ASSIGNMENT
With pictures omitted, copy exactly every line from the one that contains "SOIL2 pin AO: A0 -> D8" to the end of the listing below.
··· STORED DATA ···
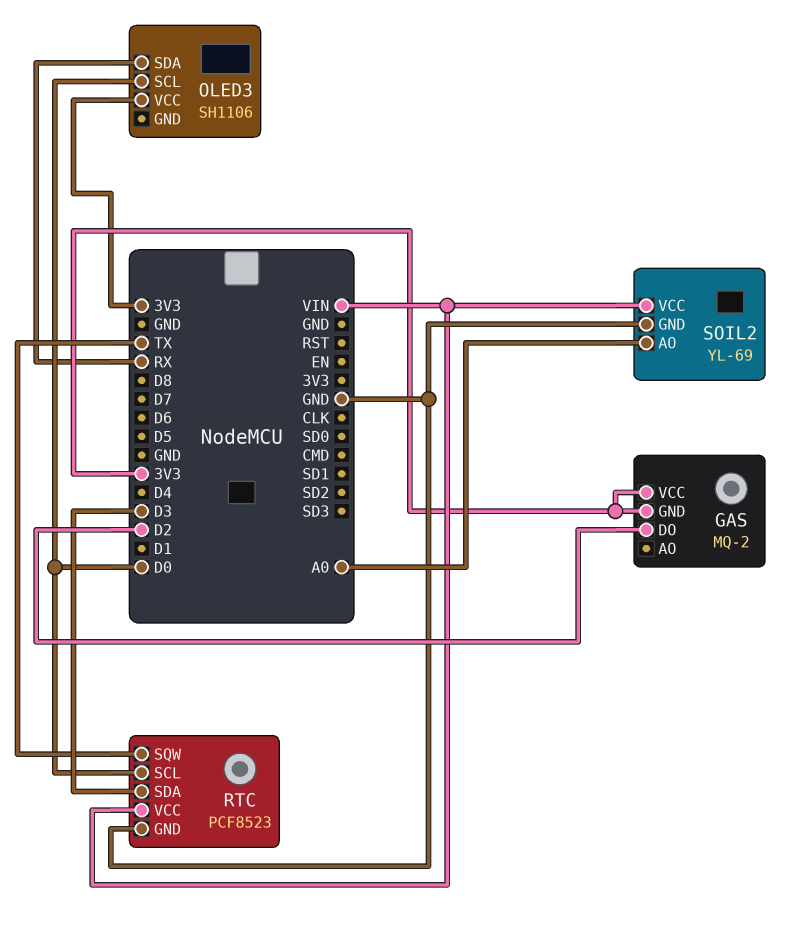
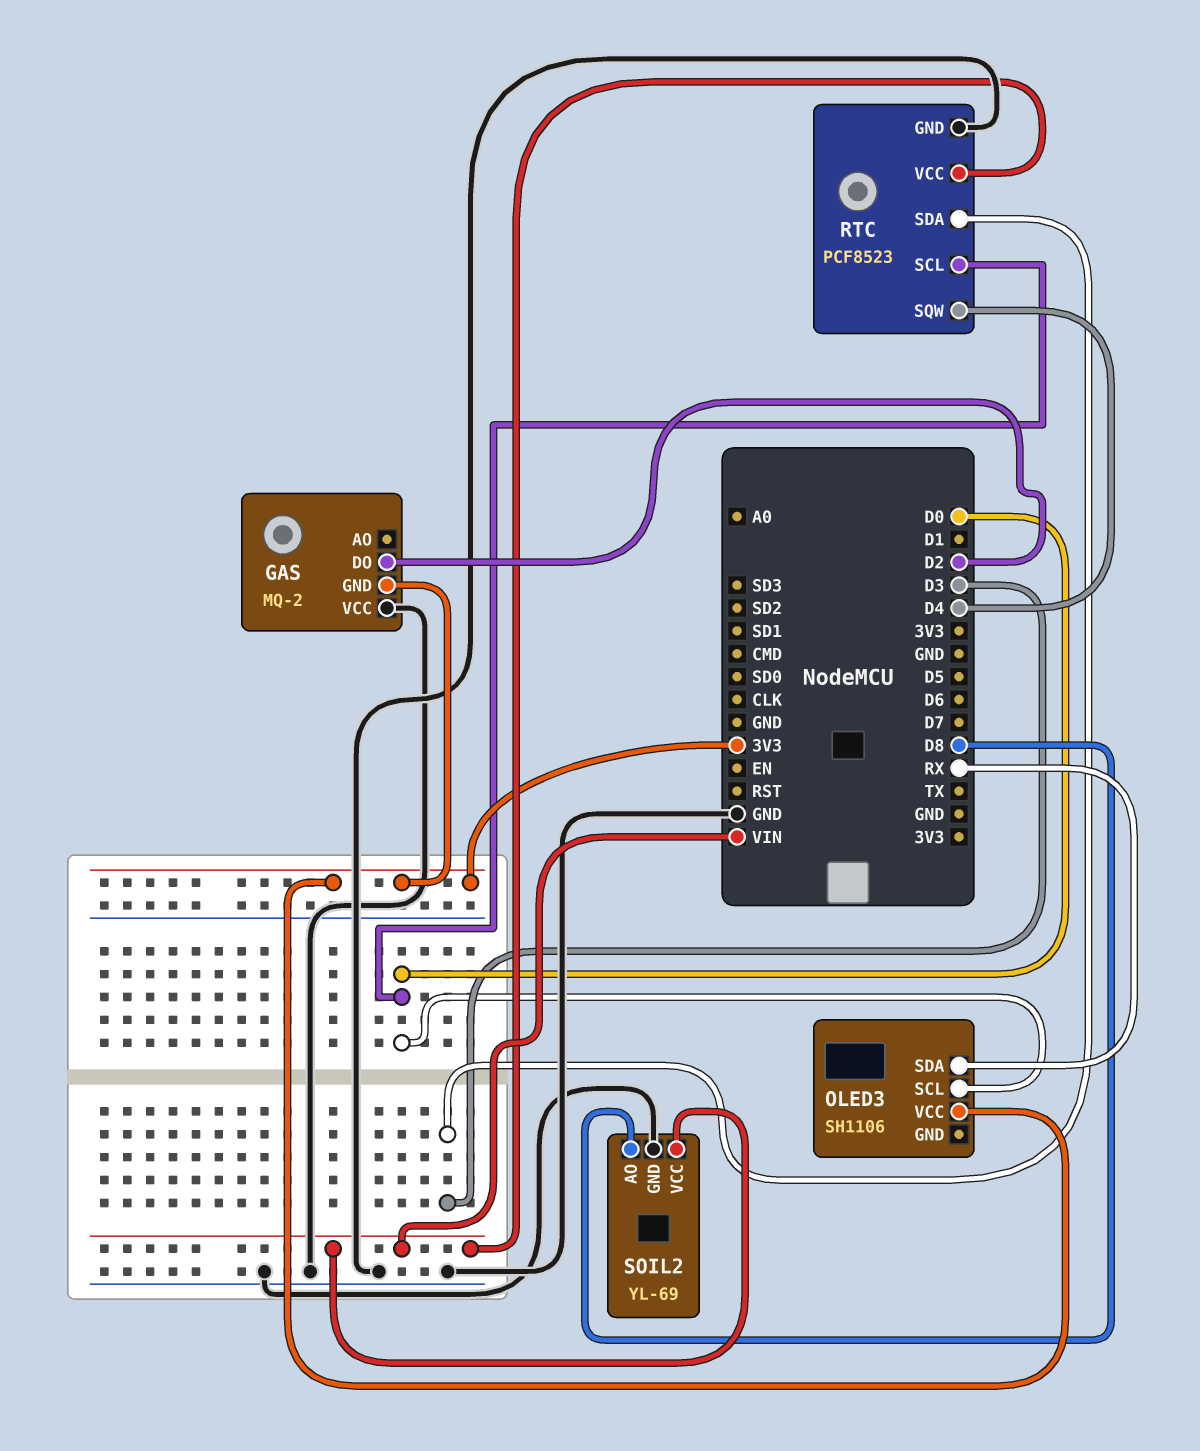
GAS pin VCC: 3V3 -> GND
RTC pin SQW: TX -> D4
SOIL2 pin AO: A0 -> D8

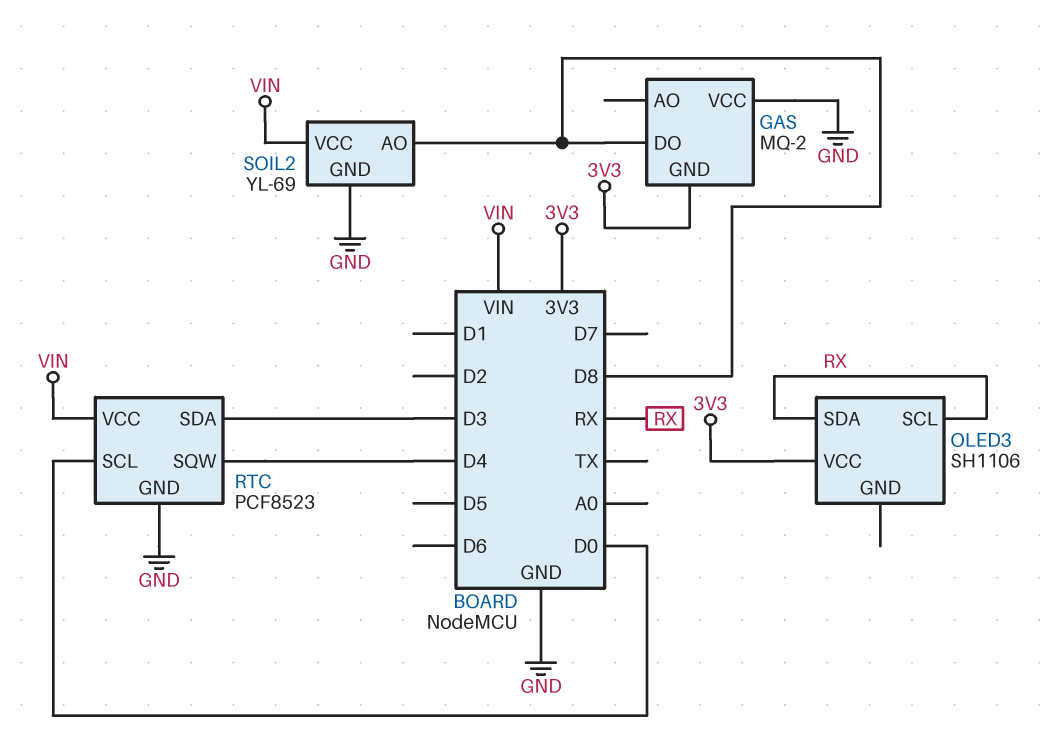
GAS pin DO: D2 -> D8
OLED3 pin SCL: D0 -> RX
···
SOLVED EXERCISE
SOIL2 pin AO: A0 -> D8

GAS pin DO: D2 -> D8
OLED3 pin SCL: D0 -> RX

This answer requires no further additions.